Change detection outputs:
• • • •

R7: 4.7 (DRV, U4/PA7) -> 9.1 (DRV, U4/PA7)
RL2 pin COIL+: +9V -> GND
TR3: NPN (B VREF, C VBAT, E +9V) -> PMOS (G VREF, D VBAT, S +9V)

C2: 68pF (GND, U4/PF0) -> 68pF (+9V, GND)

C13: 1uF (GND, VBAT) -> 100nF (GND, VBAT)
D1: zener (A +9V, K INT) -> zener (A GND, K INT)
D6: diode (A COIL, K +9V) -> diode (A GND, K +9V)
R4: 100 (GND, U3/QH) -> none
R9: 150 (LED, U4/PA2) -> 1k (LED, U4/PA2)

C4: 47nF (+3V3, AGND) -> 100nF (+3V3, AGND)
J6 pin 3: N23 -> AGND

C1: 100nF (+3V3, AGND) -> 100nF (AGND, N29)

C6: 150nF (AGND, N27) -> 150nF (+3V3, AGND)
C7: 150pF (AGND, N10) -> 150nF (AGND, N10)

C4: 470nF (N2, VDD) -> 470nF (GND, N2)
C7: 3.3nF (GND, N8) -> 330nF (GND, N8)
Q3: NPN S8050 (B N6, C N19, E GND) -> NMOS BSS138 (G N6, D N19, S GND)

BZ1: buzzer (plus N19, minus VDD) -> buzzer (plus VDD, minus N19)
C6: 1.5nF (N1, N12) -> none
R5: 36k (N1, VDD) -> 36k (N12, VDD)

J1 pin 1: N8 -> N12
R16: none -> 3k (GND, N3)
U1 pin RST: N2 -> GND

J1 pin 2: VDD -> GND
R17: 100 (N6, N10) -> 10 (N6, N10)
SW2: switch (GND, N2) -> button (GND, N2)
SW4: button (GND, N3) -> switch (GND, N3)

• • • •

A complete and exact repetition of the entries is required.

YOUR RESPONSE:
R7: 4.7 (DRV, U4/PA7) -> 9.1 (DRV, U4/PA7)
RL2 pin COIL+: +9V -> GND
TR3: NPN (B VREF, C VBAT, E +9V) -> PMOS (G VREF, D VBAT, S +9V)

C2: 68pF (GND, U4/PF0) -> 68pF (+9V, GND)

C13: 1uF (GND, VBAT) -> 100nF (GND, VBAT)
D1: zener (A +9V, K INT) -> zener (A GND, K INT)
D6: diode (A COIL, K +9V) -> diode (A GND, K +9V)
R4: 100 (GND, U3/QH) -> none
R9: 150 (LED, U4/PA2) -> 1k (LED, U4/PA2)

C4: 47nF (+3V3, AGND) -> 100nF (+3V3, AGND)
J6 pin 3: N23 -> AGND

C1: 100nF (+3V3, AGND) -> 100nF (AGND, N29)

C6: 150nF (AGND, N27) -> 150nF (+3V3, AGND)
C7: 150pF (AGND, N10) -> 150nF (AGND, N10)

C4: 470nF (N2, VDD) -> 470nF (GND, N2)
C7: 3.3nF (GND, N8) -> 330nF (GND, N8)
Q3: NPN S8050 (B N6, C N19, E GND) -> NMOS BSS138 (G N6, D N19, S GND)

BZ1: buzzer (plus N19, minus VDD) -> buzzer (plus VDD, minus N19)
C6: 1.5nF (N1, N12) -> none
R5: 36k (N1, VDD) -> 36k (N12, VDD)

J1 pin 1: N8 -> N12
R16: none -> 3k (GND, N3)
U1 pin RST: N2 -> GND

J1 pin 2: VDD -> GND
R17: 100 (N6, N10) -> 10 (N6, N10)
SW2: switch (GND, N2) -> button (GND, N2)
SW4: button (GND, N3) -> switch (GND, N3)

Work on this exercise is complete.